WHAT THIS TASK INVOLVES:
What lines in the records below include the word "biały"? Return each one.

RECORDS FOR THE EXERCISE:
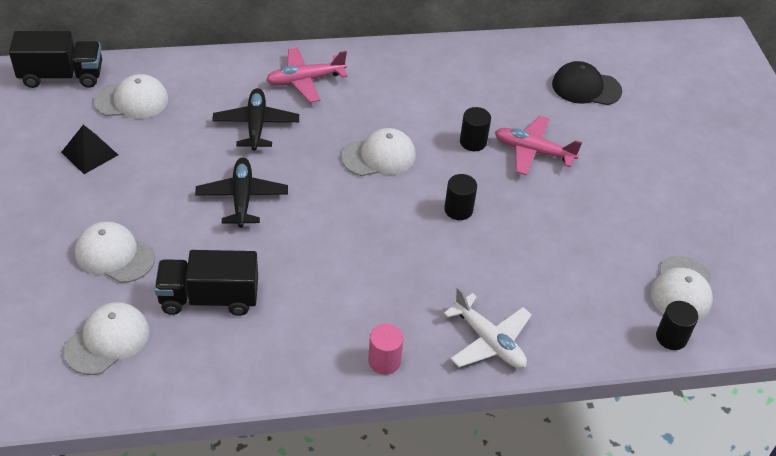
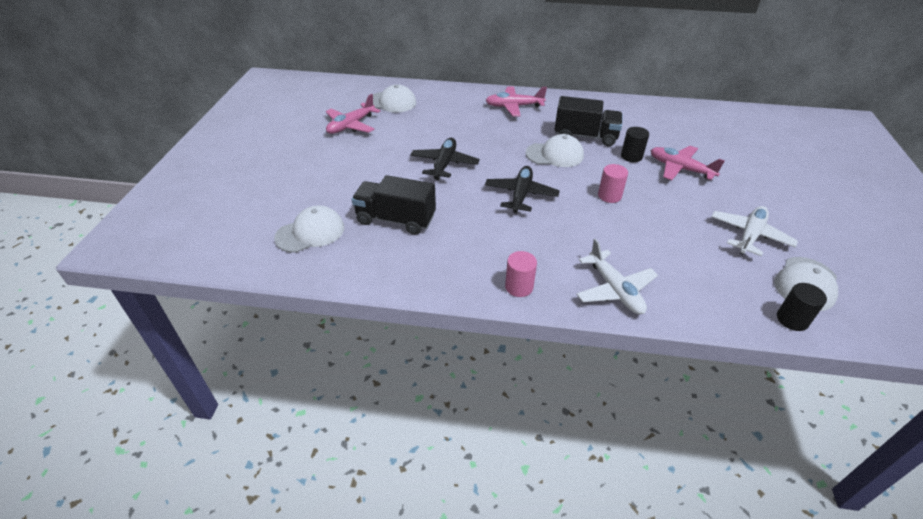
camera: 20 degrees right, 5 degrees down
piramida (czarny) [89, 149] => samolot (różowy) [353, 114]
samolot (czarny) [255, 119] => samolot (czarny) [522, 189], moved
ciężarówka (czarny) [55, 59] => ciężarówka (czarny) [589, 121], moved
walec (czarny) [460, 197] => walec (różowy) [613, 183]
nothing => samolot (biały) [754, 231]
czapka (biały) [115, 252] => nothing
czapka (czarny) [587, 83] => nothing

SOLUTION TO THE EXERCISE:
nothing => samolot (biały) [754, 231]
czapka (biały) [115, 252] => nothing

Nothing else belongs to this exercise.